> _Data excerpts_
===

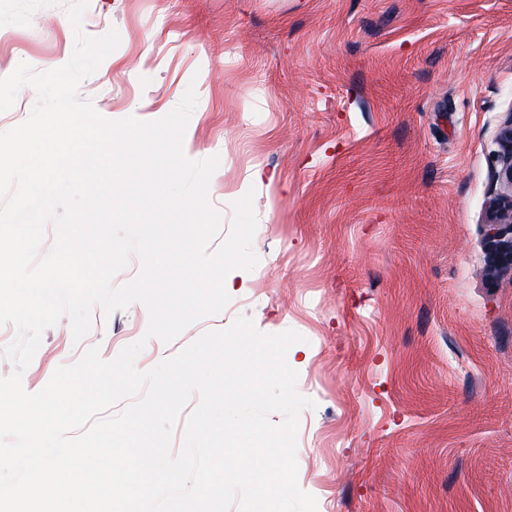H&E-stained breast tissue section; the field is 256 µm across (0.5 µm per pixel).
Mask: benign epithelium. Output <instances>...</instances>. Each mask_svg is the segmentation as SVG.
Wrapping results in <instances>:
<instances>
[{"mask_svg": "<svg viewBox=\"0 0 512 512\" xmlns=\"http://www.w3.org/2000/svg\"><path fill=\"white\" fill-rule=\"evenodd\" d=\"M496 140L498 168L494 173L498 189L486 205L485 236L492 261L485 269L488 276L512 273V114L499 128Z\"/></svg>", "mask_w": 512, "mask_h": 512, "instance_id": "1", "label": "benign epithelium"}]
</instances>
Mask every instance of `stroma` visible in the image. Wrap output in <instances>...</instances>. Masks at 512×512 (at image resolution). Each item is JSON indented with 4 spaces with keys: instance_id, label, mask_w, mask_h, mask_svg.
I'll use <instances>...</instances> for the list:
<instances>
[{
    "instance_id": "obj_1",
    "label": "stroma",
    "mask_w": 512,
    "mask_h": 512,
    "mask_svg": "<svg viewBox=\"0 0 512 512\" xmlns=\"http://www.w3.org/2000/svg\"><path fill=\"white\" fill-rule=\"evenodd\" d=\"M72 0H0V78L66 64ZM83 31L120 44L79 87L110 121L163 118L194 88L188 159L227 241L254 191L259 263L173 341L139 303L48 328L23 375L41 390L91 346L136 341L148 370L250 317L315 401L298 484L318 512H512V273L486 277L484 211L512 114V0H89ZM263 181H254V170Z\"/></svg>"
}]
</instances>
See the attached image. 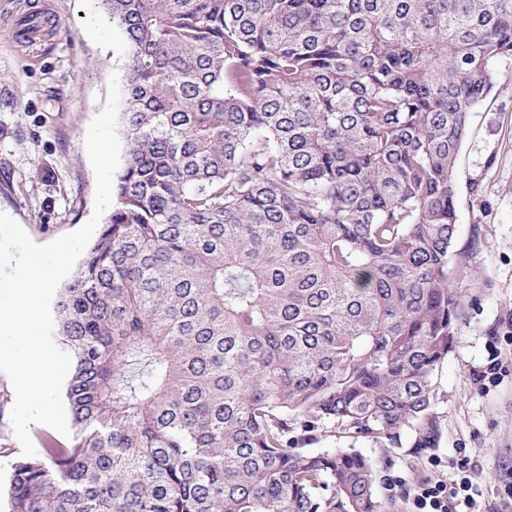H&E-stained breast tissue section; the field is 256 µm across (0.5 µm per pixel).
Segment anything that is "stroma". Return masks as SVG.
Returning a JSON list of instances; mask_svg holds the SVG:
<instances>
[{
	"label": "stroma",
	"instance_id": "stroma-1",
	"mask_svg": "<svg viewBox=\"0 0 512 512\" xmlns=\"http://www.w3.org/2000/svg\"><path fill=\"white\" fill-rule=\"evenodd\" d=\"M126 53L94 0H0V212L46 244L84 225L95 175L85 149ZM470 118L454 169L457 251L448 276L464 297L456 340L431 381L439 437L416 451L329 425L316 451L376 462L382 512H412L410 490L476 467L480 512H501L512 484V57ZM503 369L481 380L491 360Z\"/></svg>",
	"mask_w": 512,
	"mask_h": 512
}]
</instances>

===

> _EXERCISE DETAILS_
Give back the lines of the listing from the one with "Segment anything that" through the end, both included, exactly as written and with nothing added.

> _ANSWER TO THE EXERCISE_
Segment anything that is "stroma". Return masks as SVG.
Returning a JSON list of instances; mask_svg holds the SVG:
<instances>
[{
	"label": "stroma",
	"instance_id": "stroma-1",
	"mask_svg": "<svg viewBox=\"0 0 512 512\" xmlns=\"http://www.w3.org/2000/svg\"><path fill=\"white\" fill-rule=\"evenodd\" d=\"M126 53L94 0H0V212L46 244L84 225L95 175L85 149ZM470 118L454 169L457 251L448 276L464 297L456 340L431 381L439 437L416 451L329 425L316 451L376 462L382 512H412L410 490L476 467L480 512H501L512 484V57ZM503 369L481 380L491 360Z\"/></svg>",
	"mask_w": 512,
	"mask_h": 512
}]
</instances>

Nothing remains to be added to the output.